Return every line from the one with "R5: none -> 33k (NET11, VS)" through the one with "BAT1: 4.5V (plus N8, minus", inclusive, exactly as it appears below.

== SUPPLIED RECORDS ==

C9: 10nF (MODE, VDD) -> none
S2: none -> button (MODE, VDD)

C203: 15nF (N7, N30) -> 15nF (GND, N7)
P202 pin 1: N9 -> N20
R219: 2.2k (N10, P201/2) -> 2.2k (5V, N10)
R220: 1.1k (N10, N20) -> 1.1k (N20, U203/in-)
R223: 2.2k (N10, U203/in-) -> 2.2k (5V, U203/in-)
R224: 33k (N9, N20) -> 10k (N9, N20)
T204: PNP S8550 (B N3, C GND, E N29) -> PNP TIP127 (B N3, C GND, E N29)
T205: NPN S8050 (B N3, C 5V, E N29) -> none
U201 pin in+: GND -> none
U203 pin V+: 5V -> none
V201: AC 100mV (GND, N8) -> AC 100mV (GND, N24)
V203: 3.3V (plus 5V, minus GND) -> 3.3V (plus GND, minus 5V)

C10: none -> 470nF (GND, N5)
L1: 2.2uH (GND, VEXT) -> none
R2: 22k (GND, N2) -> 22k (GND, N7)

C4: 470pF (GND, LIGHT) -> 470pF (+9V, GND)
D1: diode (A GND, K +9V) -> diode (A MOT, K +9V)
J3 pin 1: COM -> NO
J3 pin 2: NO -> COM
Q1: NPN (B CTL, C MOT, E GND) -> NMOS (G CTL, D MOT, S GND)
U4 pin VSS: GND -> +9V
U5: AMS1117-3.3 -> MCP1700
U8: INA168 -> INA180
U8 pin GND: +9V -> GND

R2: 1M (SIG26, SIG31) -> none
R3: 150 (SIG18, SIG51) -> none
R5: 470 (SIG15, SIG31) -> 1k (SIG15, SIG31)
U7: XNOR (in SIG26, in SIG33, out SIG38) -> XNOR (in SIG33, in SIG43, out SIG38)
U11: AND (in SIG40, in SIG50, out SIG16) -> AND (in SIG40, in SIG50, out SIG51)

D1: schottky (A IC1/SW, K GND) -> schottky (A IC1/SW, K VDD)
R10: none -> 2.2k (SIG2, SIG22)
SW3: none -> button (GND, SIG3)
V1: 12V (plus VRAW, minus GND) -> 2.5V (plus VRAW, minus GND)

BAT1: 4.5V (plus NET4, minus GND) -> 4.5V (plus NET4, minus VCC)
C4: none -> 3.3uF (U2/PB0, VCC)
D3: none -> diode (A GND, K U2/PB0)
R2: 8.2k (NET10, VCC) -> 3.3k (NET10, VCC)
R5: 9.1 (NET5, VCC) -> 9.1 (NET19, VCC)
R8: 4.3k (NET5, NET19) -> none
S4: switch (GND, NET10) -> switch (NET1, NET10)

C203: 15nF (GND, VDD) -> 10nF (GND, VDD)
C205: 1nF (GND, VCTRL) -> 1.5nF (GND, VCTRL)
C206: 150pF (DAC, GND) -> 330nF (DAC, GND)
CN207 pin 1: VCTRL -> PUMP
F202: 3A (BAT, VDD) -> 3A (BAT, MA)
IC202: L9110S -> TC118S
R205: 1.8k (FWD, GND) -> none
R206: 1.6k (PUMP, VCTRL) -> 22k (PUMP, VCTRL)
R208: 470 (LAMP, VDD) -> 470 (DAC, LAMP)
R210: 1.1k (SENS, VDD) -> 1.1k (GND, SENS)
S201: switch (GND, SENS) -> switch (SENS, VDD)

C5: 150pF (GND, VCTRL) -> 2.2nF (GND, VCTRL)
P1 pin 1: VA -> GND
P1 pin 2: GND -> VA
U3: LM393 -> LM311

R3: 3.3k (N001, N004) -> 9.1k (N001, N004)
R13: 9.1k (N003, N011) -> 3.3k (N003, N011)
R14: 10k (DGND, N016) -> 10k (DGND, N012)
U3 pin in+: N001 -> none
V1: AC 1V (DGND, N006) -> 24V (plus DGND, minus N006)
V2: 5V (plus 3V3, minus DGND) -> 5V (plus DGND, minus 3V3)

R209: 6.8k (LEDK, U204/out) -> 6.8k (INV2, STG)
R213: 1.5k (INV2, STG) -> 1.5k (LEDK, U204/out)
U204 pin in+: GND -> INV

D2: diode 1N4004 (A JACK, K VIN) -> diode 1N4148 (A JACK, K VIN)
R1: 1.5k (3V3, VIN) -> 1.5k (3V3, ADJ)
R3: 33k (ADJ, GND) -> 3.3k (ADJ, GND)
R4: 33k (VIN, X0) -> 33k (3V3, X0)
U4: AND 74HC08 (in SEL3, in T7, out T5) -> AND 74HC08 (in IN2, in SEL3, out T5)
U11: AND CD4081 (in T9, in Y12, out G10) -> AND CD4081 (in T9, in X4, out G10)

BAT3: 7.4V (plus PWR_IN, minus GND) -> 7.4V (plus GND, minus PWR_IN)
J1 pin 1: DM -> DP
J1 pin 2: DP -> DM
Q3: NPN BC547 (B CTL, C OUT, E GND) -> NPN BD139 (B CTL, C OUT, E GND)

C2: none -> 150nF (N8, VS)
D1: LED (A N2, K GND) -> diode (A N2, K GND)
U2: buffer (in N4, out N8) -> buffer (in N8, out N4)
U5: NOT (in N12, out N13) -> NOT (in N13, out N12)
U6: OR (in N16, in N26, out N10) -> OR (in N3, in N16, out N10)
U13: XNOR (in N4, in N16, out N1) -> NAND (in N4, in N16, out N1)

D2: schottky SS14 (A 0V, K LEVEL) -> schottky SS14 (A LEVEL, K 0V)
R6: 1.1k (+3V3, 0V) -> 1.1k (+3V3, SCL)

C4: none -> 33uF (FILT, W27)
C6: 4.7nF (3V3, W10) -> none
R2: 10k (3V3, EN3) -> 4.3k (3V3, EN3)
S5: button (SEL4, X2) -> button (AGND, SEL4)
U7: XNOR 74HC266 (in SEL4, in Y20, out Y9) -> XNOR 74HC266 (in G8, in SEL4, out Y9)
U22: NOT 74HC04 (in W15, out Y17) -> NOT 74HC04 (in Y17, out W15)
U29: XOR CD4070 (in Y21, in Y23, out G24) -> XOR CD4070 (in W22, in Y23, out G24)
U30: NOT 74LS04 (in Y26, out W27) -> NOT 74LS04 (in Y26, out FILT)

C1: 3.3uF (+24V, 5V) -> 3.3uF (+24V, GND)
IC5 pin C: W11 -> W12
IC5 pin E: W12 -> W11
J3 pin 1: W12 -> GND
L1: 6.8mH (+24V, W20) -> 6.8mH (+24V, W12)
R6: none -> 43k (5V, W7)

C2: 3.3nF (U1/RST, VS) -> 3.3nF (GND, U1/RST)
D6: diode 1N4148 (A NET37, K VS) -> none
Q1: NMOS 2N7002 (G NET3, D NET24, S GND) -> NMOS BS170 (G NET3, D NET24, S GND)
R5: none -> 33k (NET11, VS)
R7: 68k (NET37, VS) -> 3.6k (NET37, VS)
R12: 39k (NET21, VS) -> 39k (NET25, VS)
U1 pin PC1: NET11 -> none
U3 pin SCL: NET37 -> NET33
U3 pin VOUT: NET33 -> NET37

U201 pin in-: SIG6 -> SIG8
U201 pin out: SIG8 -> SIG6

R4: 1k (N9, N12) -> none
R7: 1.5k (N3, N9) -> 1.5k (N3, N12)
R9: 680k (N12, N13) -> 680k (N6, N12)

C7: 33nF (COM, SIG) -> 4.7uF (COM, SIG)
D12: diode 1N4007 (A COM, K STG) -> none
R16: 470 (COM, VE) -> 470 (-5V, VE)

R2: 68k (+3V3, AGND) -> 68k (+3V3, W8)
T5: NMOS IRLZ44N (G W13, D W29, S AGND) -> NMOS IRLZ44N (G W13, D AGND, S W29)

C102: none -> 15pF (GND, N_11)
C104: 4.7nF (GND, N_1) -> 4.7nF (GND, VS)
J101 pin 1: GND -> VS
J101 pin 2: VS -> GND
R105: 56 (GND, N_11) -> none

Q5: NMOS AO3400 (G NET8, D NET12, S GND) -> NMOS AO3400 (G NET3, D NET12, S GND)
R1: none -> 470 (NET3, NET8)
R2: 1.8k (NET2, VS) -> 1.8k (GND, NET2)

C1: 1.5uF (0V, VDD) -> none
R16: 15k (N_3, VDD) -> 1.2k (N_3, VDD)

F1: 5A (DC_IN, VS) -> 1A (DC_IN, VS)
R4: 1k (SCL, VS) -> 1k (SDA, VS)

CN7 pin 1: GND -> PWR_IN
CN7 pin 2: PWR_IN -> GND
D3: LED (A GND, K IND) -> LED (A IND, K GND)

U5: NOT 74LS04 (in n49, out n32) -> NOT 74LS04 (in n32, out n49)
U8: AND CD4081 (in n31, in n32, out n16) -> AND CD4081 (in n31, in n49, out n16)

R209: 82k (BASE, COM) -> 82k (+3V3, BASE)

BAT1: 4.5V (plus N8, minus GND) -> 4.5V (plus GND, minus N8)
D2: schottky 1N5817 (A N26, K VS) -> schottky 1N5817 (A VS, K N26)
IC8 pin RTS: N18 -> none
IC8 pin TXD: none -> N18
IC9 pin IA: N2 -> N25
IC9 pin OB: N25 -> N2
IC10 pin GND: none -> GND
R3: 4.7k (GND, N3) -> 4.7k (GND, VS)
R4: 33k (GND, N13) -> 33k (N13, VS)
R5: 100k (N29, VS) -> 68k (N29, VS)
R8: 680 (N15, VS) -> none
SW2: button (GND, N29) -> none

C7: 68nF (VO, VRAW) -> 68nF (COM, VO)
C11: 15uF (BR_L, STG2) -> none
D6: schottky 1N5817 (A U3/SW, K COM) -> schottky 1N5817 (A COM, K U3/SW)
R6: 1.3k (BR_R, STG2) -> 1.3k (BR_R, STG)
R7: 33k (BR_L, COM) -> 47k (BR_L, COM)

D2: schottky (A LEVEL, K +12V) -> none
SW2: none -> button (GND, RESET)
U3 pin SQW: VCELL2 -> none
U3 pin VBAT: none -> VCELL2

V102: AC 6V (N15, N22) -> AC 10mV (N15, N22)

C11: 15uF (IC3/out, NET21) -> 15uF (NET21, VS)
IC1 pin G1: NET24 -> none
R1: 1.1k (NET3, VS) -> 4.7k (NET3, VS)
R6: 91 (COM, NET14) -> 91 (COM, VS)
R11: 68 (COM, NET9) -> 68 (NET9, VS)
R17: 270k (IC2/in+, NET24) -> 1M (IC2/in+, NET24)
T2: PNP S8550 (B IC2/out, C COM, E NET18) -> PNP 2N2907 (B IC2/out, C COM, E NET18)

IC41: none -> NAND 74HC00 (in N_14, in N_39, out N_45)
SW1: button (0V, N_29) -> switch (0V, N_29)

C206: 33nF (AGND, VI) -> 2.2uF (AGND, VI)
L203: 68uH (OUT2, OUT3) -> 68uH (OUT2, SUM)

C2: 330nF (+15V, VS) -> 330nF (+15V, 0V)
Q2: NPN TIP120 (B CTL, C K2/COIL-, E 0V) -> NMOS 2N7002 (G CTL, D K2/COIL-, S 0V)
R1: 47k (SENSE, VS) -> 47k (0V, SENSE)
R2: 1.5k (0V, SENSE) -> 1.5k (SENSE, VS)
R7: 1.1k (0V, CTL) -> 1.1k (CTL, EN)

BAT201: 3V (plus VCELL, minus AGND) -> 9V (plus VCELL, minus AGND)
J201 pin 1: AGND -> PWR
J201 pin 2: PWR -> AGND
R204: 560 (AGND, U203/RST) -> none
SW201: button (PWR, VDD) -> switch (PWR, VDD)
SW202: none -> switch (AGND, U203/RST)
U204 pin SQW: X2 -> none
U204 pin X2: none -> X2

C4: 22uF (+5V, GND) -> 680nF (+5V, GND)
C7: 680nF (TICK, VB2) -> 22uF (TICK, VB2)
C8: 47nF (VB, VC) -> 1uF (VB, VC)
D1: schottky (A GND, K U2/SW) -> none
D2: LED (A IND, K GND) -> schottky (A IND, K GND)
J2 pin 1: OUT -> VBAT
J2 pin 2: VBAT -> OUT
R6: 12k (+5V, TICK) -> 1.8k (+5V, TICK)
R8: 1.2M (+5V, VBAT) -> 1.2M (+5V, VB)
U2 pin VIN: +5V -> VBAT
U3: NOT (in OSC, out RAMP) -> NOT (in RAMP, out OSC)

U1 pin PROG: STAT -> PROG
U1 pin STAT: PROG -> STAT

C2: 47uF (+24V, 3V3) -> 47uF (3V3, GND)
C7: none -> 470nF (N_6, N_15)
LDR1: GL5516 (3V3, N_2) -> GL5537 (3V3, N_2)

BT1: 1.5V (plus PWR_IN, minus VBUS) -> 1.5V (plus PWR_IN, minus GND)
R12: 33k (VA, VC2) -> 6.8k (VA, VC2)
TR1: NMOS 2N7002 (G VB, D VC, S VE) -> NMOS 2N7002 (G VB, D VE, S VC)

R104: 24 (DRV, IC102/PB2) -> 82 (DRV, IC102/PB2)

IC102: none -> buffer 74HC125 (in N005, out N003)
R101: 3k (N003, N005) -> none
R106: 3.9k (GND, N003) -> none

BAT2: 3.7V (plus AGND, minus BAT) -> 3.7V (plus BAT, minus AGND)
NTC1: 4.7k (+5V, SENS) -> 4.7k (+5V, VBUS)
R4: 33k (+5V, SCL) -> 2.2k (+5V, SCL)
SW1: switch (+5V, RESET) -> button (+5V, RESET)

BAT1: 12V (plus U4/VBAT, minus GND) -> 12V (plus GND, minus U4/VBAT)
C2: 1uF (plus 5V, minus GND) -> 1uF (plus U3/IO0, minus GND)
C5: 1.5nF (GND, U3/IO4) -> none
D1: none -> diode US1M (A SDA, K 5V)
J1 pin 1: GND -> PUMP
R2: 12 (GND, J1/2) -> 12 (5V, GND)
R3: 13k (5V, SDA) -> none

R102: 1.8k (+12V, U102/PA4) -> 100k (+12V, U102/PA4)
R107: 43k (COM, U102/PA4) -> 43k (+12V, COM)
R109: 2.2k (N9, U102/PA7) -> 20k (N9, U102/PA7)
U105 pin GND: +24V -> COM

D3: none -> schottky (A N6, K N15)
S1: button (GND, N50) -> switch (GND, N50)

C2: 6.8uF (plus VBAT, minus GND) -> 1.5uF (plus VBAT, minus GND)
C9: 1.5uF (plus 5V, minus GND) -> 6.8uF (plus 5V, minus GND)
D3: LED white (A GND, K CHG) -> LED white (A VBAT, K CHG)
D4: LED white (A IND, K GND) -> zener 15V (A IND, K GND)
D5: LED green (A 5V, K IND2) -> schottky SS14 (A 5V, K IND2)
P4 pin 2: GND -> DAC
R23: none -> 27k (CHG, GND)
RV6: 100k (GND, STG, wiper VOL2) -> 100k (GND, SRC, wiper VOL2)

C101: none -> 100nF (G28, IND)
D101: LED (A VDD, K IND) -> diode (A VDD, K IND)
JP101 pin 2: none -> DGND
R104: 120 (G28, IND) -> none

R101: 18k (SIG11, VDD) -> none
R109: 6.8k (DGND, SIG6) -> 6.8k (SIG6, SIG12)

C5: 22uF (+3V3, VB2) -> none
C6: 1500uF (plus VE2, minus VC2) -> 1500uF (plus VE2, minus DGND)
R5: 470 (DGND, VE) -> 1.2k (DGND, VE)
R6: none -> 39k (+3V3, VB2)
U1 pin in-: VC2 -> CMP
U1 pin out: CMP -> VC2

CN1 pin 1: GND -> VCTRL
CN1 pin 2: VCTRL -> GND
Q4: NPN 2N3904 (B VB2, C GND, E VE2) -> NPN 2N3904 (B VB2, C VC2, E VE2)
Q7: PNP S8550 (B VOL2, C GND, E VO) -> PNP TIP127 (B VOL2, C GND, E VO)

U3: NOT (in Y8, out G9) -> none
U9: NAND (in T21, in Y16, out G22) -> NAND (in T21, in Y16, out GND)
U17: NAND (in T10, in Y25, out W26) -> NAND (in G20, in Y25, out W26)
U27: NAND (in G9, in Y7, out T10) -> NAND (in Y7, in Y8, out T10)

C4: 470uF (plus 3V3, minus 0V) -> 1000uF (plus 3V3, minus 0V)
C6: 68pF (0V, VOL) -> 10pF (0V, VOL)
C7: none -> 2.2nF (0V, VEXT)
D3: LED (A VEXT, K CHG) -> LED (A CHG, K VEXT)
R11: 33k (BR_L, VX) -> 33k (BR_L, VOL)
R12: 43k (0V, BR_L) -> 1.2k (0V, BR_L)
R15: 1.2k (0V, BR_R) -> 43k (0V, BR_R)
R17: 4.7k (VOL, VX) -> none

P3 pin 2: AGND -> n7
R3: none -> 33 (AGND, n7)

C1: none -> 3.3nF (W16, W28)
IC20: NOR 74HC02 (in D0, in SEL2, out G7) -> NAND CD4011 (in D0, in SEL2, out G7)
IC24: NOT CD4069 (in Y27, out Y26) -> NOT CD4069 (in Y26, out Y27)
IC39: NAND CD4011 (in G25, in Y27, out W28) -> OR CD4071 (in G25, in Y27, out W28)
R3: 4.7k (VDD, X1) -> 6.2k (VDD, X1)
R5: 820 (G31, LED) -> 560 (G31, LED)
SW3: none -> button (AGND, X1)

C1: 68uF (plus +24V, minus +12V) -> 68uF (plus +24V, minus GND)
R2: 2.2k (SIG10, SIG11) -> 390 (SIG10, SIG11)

===

EXPECTED ANSWER:
R5: none -> 33k (NET11, VS)
R7: 68k (NET37, VS) -> 3.6k (NET37, VS)
R12: 39k (NET21, VS) -> 39k (NET25, VS)
U1 pin PC1: NET11 -> none
U3 pin SCL: NET37 -> NET33
U3 pin VOUT: NET33 -> NET37

U201 pin in-: SIG6 -> SIG8
U201 pin out: SIG8 -> SIG6

R4: 1k (N9, N12) -> none
R7: 1.5k (N3, N9) -> 1.5k (N3, N12)
R9: 680k (N12, N13) -> 680k (N6, N12)

C7: 33nF (COM, SIG) -> 4.7uF (COM, SIG)
D12: diode 1N4007 (A COM, K STG) -> none
R16: 470 (COM, VE) -> 470 (-5V, VE)

R2: 68k (+3V3, AGND) -> 68k (+3V3, W8)
T5: NMOS IRLZ44N (G W13, D W29, S AGND) -> NMOS IRLZ44N (G W13, D AGND, S W29)

C102: none -> 15pF (GND, N_11)
C104: 4.7nF (GND, N_1) -> 4.7nF (GND, VS)
J101 pin 1: GND -> VS
J101 pin 2: VS -> GND
R105: 56 (GND, N_11) -> none

Q5: NMOS AO3400 (G NET8, D NET12, S GND) -> NMOS AO3400 (G NET3, D NET12, S GND)
R1: none -> 470 (NET3, NET8)
R2: 1.8k (NET2, VS) -> 1.8k (GND, NET2)

C1: 1.5uF (0V, VDD) -> none
R16: 15k (N_3, VDD) -> 1.2k (N_3, VDD)

F1: 5A (DC_IN, VS) -> 1A (DC_IN, VS)
R4: 1k (SCL, VS) -> 1k (SDA, VS)

CN7 pin 1: GND -> PWR_IN
CN7 pin 2: PWR_IN -> GND
D3: LED (A GND, K IND) -> LED (A IND, K GND)

U5: NOT 74LS04 (in n49, out n32) -> NOT 74LS04 (in n32, out n49)
U8: AND CD4081 (in n31, in n32, out n16) -> AND CD4081 (in n31, in n49, out n16)

R209: 82k (BASE, COM) -> 82k (+3V3, BASE)

BAT1: 4.5V (plus N8, minus GND) -> 4.5V (plus GND, minus N8)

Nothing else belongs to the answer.